## YOUR OBJECTIVE
Nothing but the lines from the one showing "red cone G3 level 1 -> red brick G3 level 1" through the final line of the data below belongs in the answer, duplicated exactly and without pictures.

## GIVEN DATA

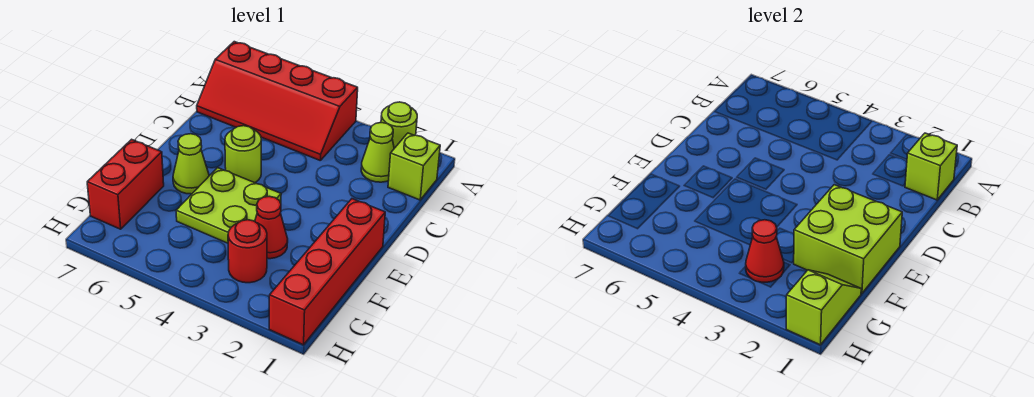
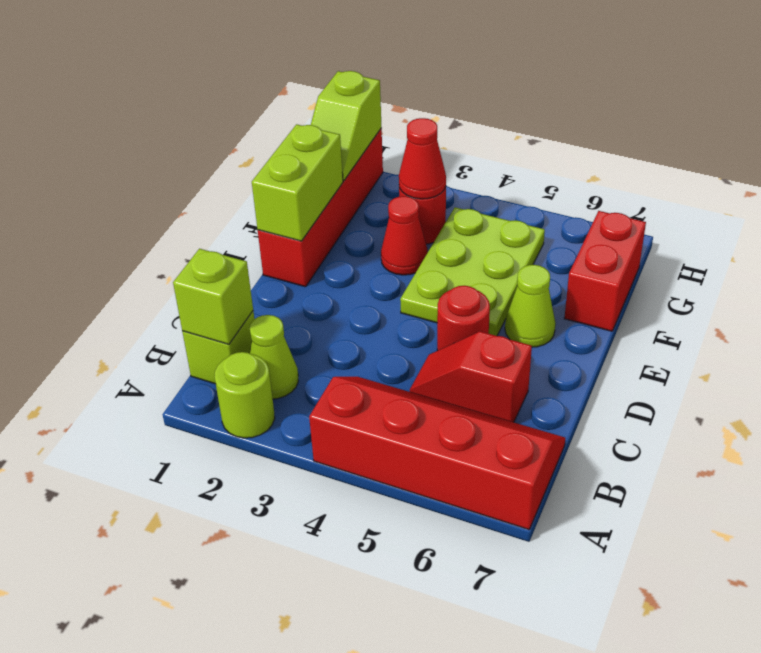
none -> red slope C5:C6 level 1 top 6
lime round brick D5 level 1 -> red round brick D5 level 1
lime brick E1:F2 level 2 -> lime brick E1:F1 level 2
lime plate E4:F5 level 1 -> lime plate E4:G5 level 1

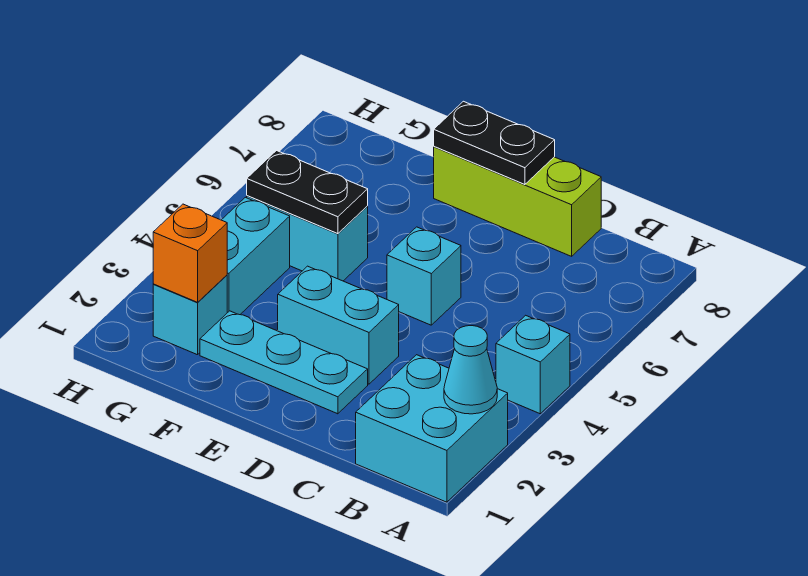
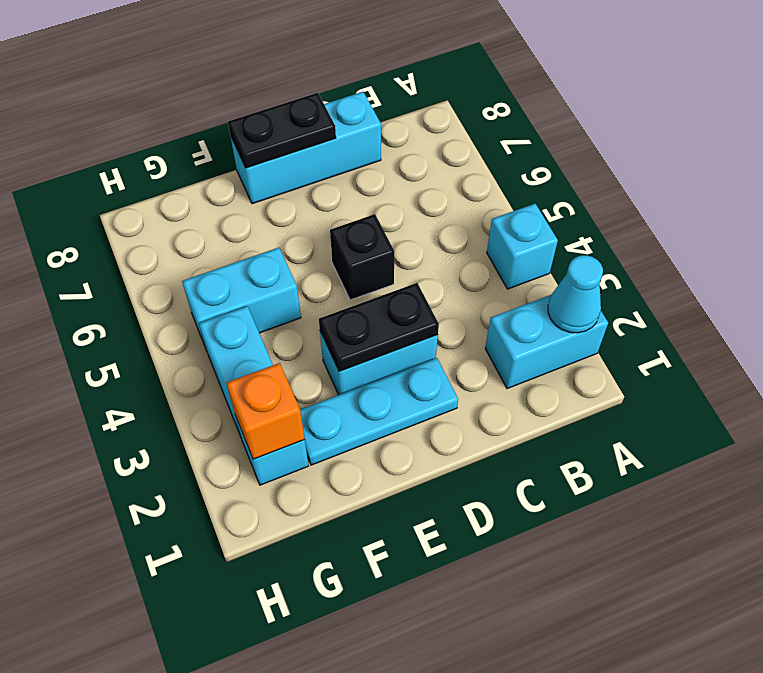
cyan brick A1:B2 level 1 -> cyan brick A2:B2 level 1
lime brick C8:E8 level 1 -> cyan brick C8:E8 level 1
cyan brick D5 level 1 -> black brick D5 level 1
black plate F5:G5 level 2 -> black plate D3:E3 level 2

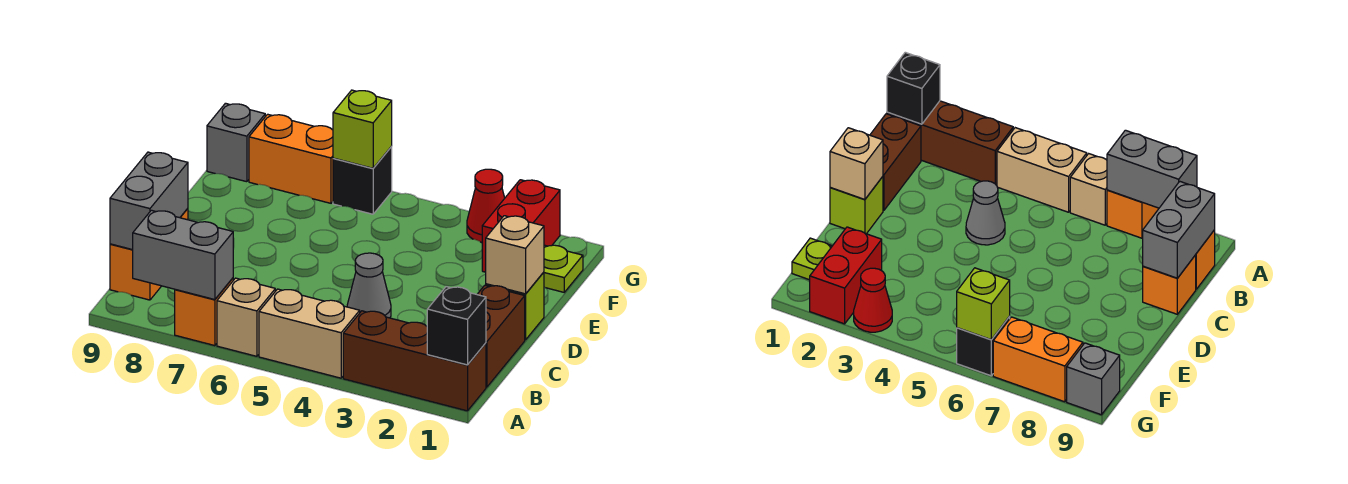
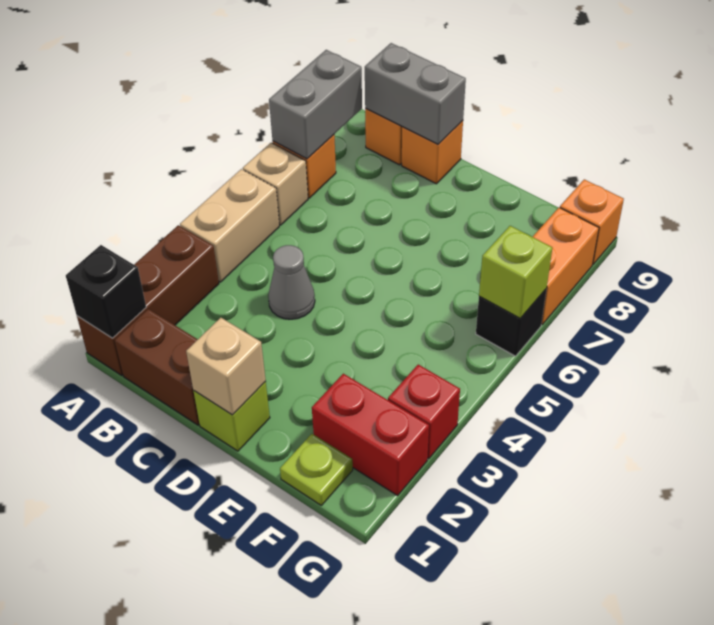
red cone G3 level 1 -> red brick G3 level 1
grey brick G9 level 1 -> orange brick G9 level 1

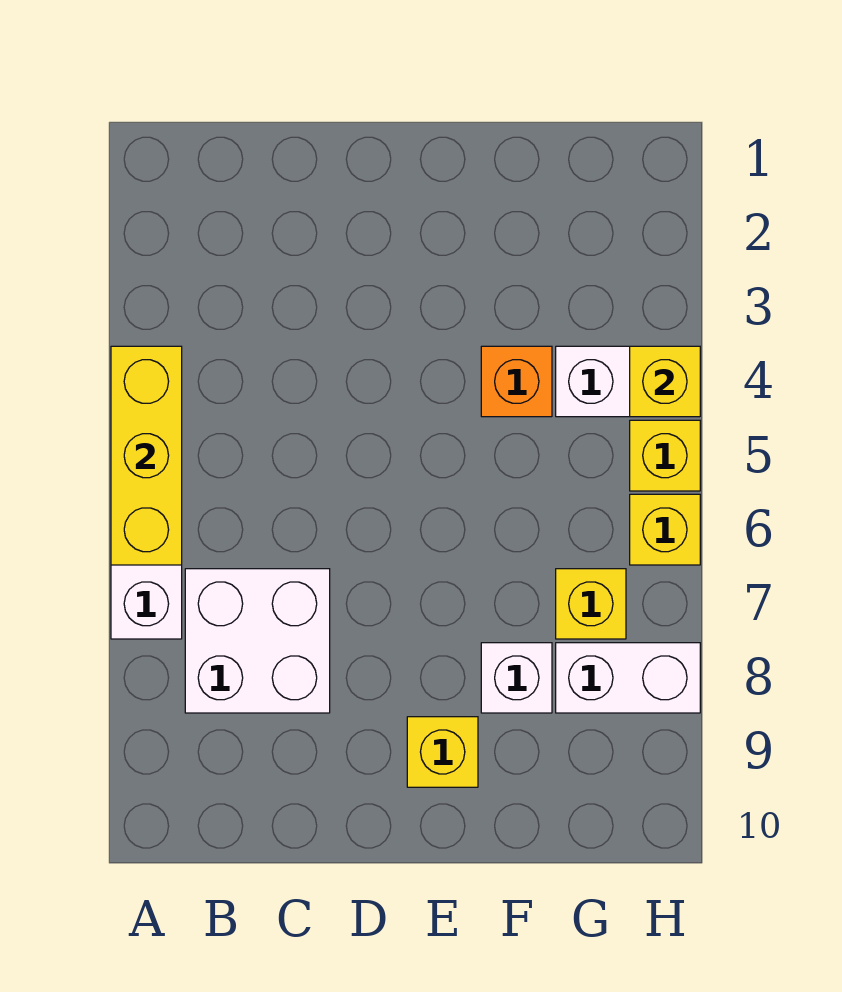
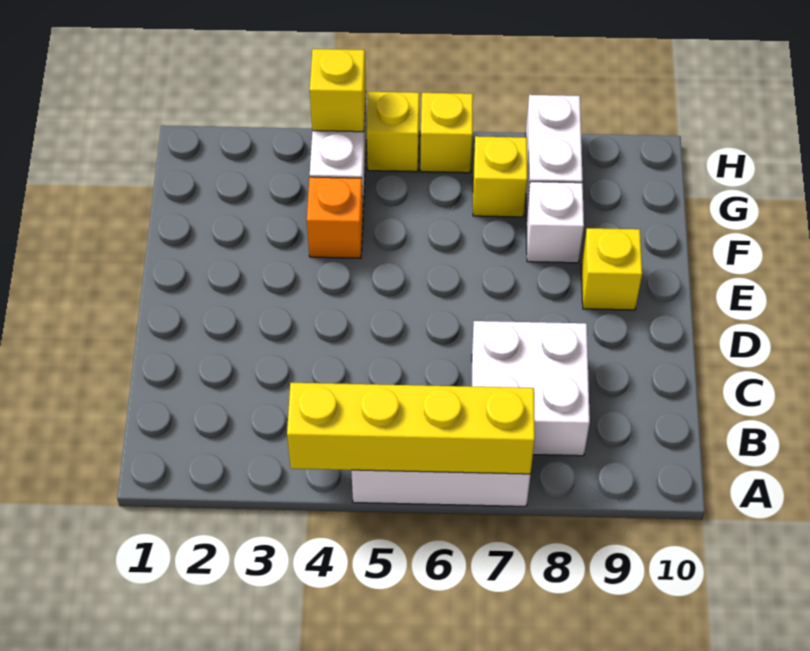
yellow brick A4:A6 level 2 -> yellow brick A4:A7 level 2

## YOUR RESPONSE
red cone G3 level 1 -> red brick G3 level 1
grey brick G9 level 1 -> orange brick G9 level 1

yellow brick A4:A6 level 2 -> yellow brick A4:A7 level 2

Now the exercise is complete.